[Dataset entries]
::::::::

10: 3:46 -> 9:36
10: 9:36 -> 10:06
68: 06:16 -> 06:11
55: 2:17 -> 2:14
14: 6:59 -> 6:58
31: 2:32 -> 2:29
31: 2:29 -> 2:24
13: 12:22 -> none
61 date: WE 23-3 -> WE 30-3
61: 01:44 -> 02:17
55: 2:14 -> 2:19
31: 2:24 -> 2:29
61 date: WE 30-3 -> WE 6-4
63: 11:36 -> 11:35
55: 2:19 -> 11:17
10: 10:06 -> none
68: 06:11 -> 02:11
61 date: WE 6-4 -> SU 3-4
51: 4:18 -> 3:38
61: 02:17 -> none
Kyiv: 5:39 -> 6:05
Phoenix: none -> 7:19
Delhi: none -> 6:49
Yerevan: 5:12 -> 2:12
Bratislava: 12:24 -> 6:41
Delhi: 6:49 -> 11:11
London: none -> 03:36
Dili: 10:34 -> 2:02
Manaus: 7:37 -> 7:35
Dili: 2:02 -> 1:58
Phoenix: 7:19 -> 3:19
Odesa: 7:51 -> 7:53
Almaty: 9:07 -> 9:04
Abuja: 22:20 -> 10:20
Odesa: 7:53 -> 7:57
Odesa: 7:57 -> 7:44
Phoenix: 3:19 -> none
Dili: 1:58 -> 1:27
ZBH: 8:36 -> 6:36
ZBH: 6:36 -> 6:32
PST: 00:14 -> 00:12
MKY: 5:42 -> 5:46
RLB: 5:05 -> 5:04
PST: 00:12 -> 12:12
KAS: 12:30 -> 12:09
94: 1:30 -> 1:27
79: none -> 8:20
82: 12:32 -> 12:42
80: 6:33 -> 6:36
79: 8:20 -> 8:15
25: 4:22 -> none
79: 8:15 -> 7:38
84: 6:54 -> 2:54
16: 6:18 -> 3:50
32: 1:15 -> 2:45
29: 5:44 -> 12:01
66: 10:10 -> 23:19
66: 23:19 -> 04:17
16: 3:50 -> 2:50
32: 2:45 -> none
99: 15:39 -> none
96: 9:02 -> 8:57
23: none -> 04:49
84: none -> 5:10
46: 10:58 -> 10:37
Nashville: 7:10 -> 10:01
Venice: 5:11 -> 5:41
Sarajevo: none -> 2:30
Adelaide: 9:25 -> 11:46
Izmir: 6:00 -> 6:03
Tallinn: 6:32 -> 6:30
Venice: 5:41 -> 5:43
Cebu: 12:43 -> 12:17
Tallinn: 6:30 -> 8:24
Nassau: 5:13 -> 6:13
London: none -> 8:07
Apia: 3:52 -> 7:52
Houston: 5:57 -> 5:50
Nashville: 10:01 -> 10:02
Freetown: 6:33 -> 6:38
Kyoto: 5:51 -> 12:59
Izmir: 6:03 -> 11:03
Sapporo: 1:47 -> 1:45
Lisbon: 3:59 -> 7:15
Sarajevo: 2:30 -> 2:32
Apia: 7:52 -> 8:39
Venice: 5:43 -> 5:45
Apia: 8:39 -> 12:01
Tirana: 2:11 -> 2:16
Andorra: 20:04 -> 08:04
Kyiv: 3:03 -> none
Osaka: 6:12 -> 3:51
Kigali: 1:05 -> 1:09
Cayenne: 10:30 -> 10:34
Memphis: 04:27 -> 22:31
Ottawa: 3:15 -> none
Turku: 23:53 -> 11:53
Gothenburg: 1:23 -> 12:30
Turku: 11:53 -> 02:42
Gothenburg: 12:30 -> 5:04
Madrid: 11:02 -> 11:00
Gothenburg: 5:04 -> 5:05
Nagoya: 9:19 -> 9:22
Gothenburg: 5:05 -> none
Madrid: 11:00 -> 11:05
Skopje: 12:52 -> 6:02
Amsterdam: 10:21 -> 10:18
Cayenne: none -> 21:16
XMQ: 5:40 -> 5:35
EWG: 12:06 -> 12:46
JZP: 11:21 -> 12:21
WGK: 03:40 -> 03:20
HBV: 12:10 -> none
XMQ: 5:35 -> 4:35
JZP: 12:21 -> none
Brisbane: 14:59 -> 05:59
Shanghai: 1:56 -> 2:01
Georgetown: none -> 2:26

::::::::

Exercise: Take the records from the start through the line that contains "Phoenix: 7:19 -> 3:19", swap "Dili" for "Jakarta" everywhere it appears, and write out those lines with nothing else changed.

The reply:
10: 3:46 -> 9:36
10: 9:36 -> 10:06
68: 06:16 -> 06:11
55: 2:17 -> 2:14
14: 6:59 -> 6:58
31: 2:32 -> 2:29
31: 2:29 -> 2:24
13: 12:22 -> none
61 date: WE 23-3 -> WE 30-3
61: 01:44 -> 02:17
55: 2:14 -> 2:19
31: 2:24 -> 2:29
61 date: WE 30-3 -> WE 6-4
63: 11:36 -> 11:35
55: 2:19 -> 11:17
10: 10:06 -> none
68: 06:11 -> 02:11
61 date: WE 6-4 -> SU 3-4
51: 4:18 -> 3:38
61: 02:17 -> none
Kyiv: 5:39 -> 6:05
Phoenix: none -> 7:19
Delhi: none -> 6:49
Yerevan: 5:12 -> 2:12
Bratislava: 12:24 -> 6:41
Delhi: 6:49 -> 11:11
London: none -> 03:36
Jakarta: 10:34 -> 2:02
Manaus: 7:37 -> 7:35
Jakarta: 2:02 -> 1:58
Phoenix: 7:19 -> 3:19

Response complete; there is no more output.